===== DATA FOR REVIEW =====

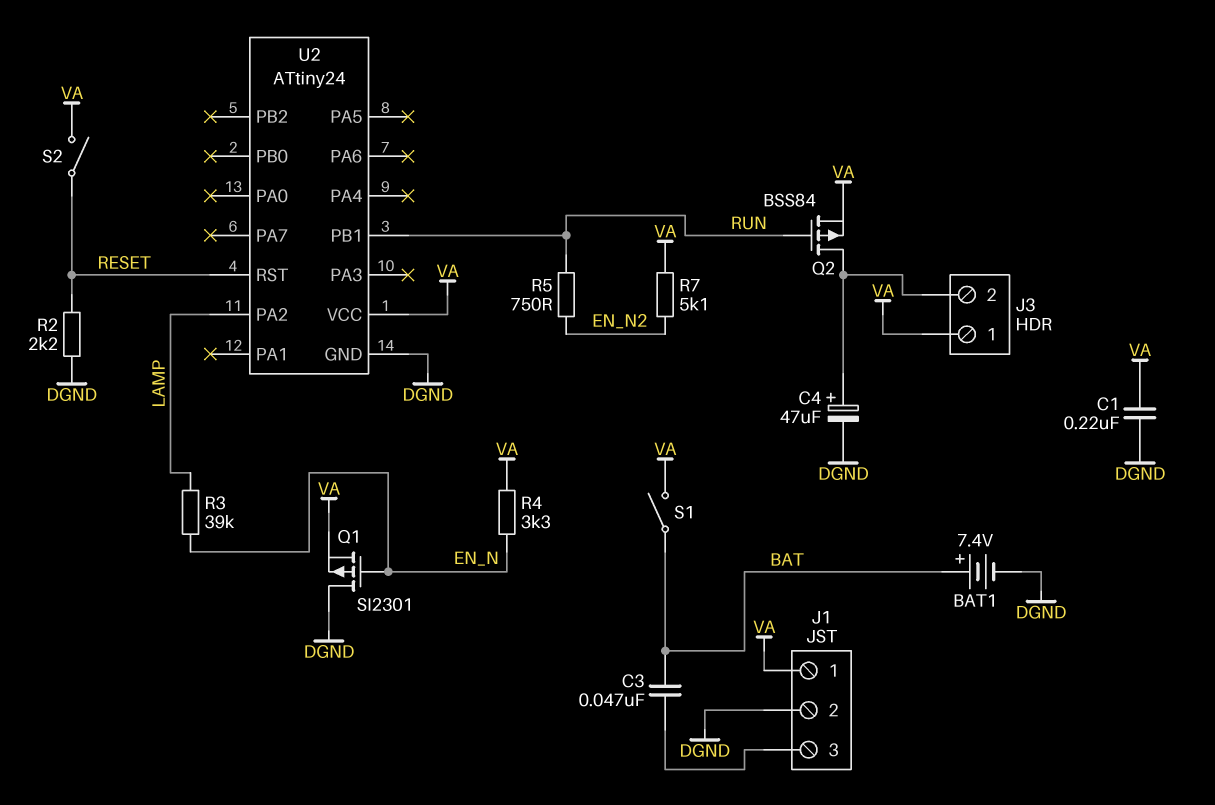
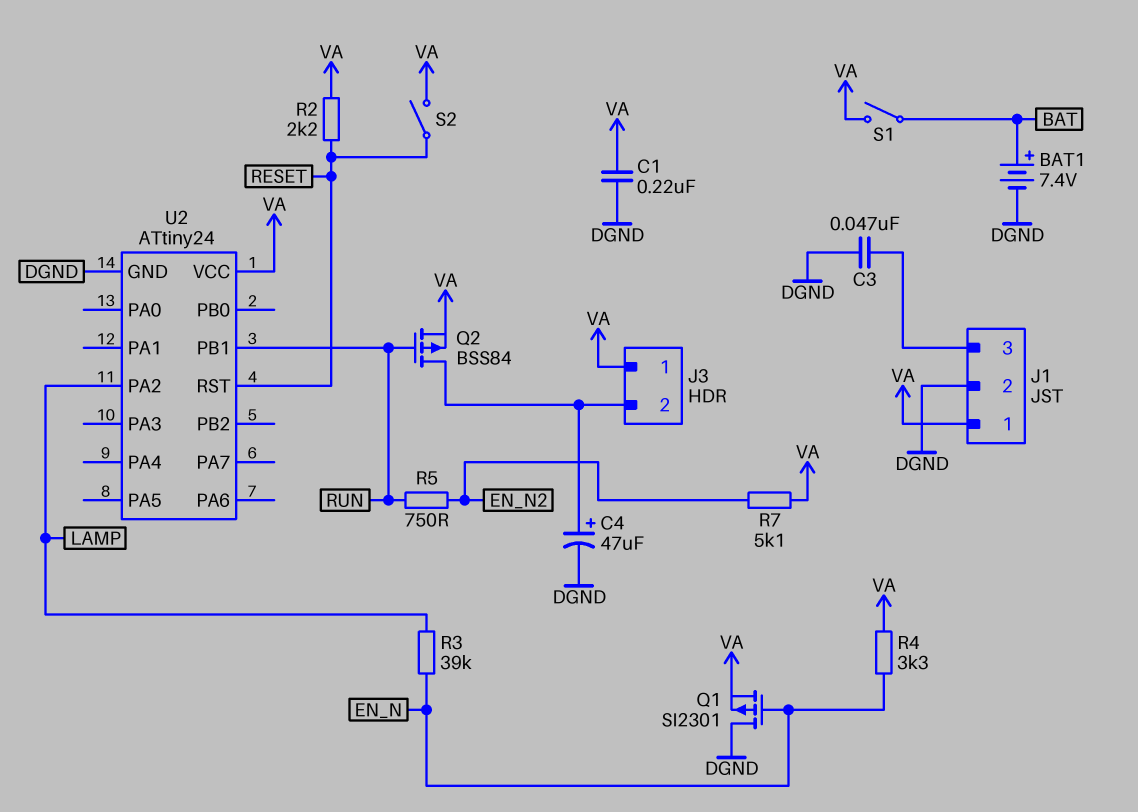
C3: 47nF (BAT, J1/3) -> 47nF (DGND, J1/3)
R2: 2.2k (DGND, RESET) -> 2.2k (RESET, VA)

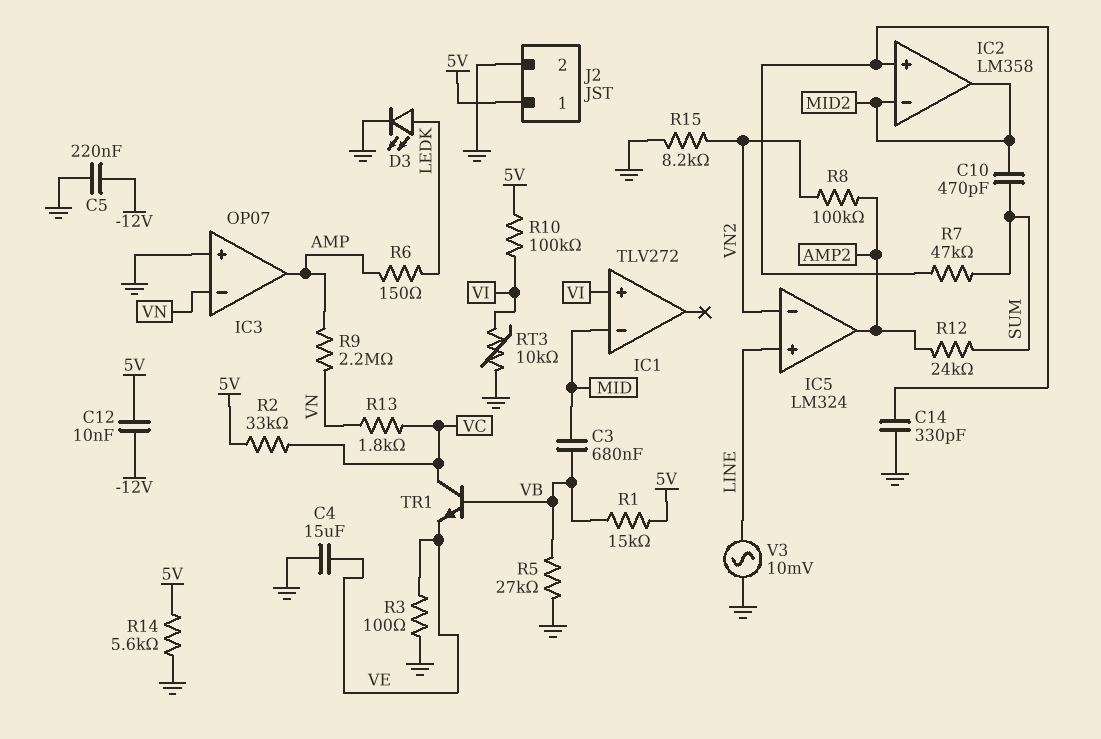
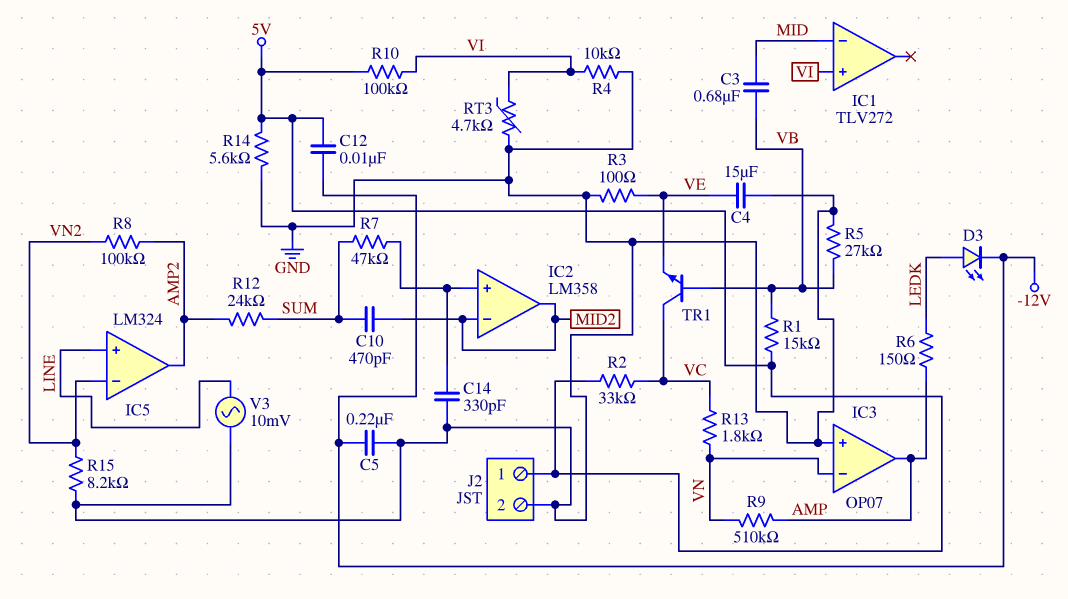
D3: LED (A LEDK, K GND) -> LED (A LEDK, K -12V)
R4: none -> 10k (GND, VI)
R9: 2.2M (AMP, VN) -> 510k (AMP, VN)
RT3: 10k (GND, VI) -> 4.7k (GND, VI)

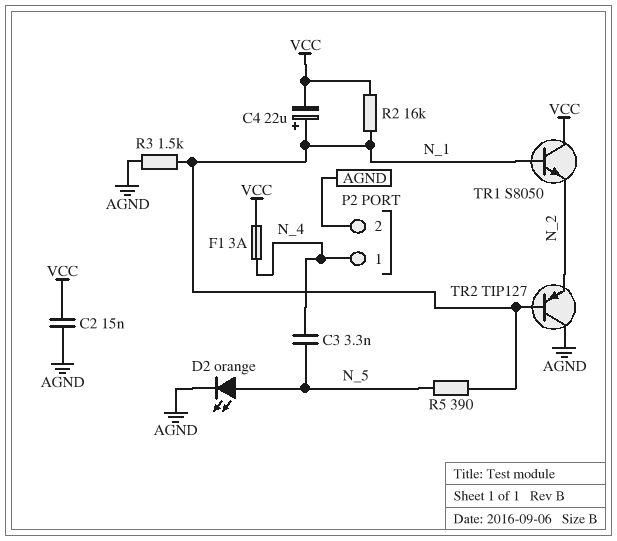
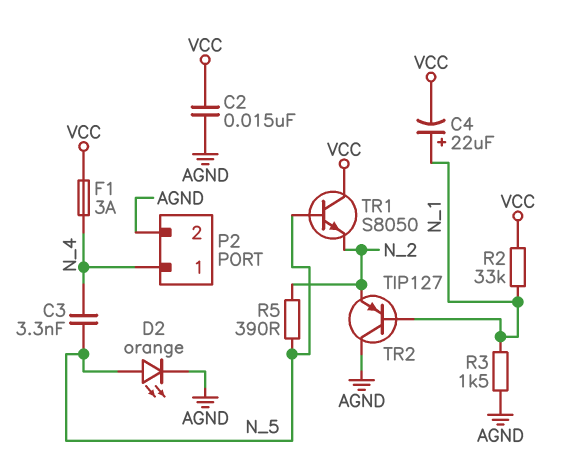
R2: 16k (N_1, VCC) -> 33k (N_1, VCC)
R5: 390 (N_1, N_5) -> 390 (N_2, N_5)
TR1: NPN S8050 (B N_1, C VCC, E N_2) -> NPN S8050 (B N_5, C VCC, E N_2)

=====

WHAT TO PRODUCE - Make an exact copy of the lines from the one holding "RT3: 10k (GND, VI) -> 4.7k (GND, VI)" through the end of the material, both ends included, and keep the pictures out of it.

RESPONSE AREA -
RT3: 10k (GND, VI) -> 4.7k (GND, VI)

R2: 16k (N_1, VCC) -> 33k (N_1, VCC)
R5: 390 (N_1, N_5) -> 390 (N_2, N_5)
TR1: NPN S8050 (B N_1, C VCC, E N_2) -> NPN S8050 (B N_5, C VCC, E N_2)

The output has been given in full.